### STORED DATA
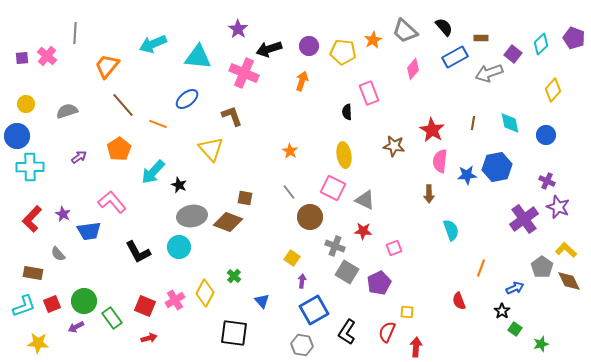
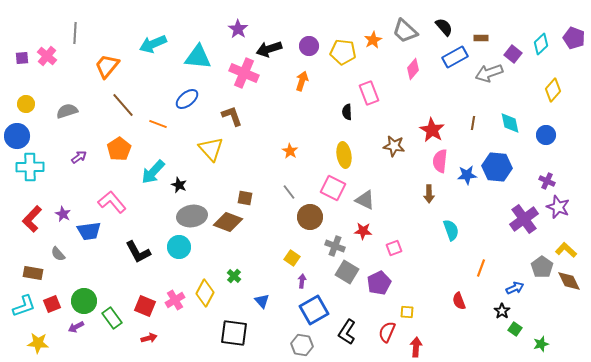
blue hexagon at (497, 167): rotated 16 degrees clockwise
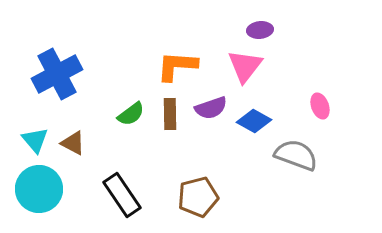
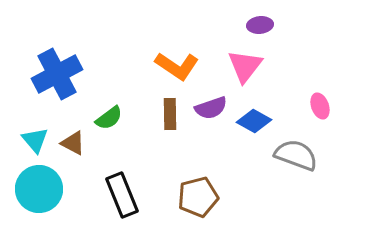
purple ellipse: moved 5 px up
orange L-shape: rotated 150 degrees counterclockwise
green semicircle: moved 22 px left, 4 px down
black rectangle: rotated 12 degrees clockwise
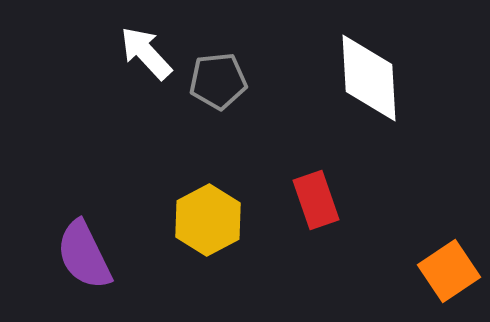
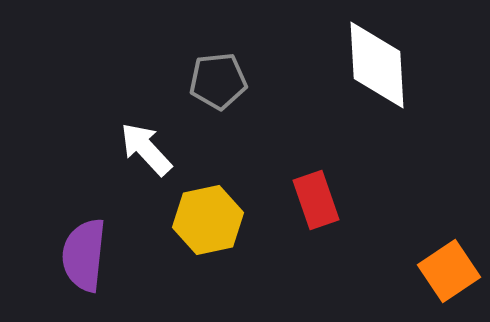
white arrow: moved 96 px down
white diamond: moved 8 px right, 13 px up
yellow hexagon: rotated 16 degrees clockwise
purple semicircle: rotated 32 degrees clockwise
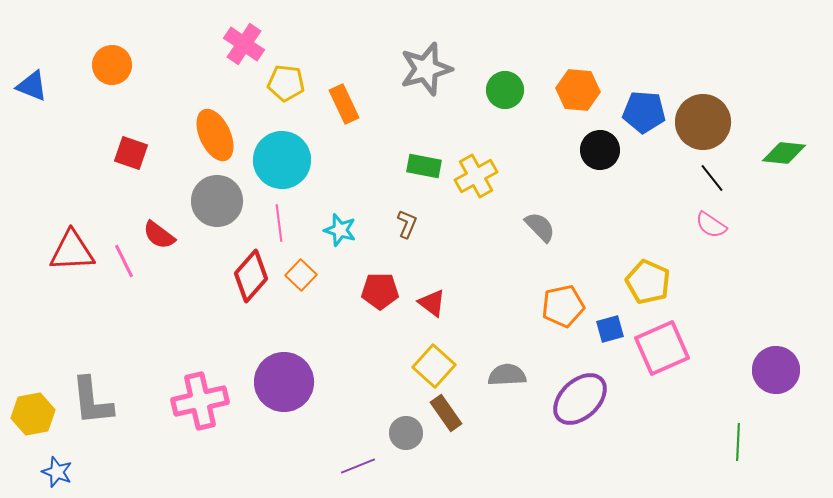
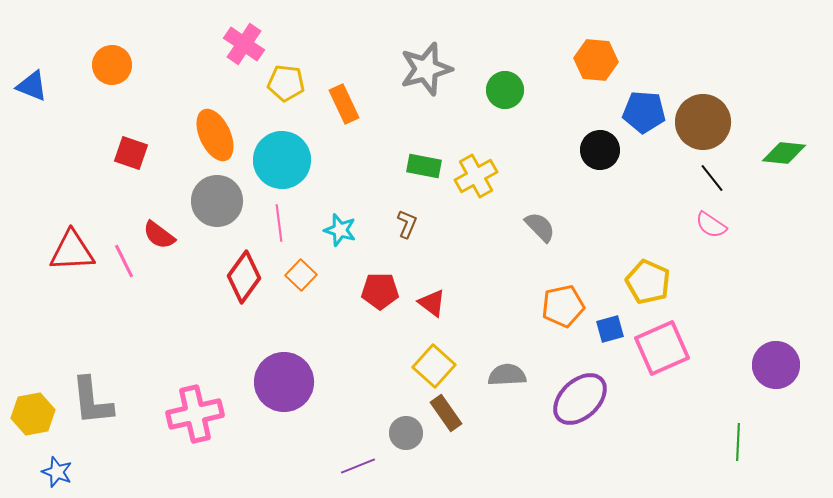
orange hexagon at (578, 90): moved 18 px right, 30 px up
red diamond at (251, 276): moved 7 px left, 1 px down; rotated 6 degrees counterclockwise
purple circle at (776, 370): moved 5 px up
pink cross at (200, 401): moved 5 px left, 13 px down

### WORK TO COMPLETE
Only the lines from the one containing "white arrow: moved 96 px down" through the end of the records are wanted, set down exactly and without their pictures.

### TASK ANSWER
white arrow: moved 96 px down
white diamond: moved 8 px right, 13 px up
yellow hexagon: rotated 16 degrees clockwise
purple semicircle: rotated 32 degrees clockwise
orange hexagon at (578, 90): moved 18 px right, 30 px up
red diamond at (251, 276): moved 7 px left, 1 px down; rotated 6 degrees counterclockwise
purple circle at (776, 370): moved 5 px up
pink cross at (200, 401): moved 5 px left, 13 px down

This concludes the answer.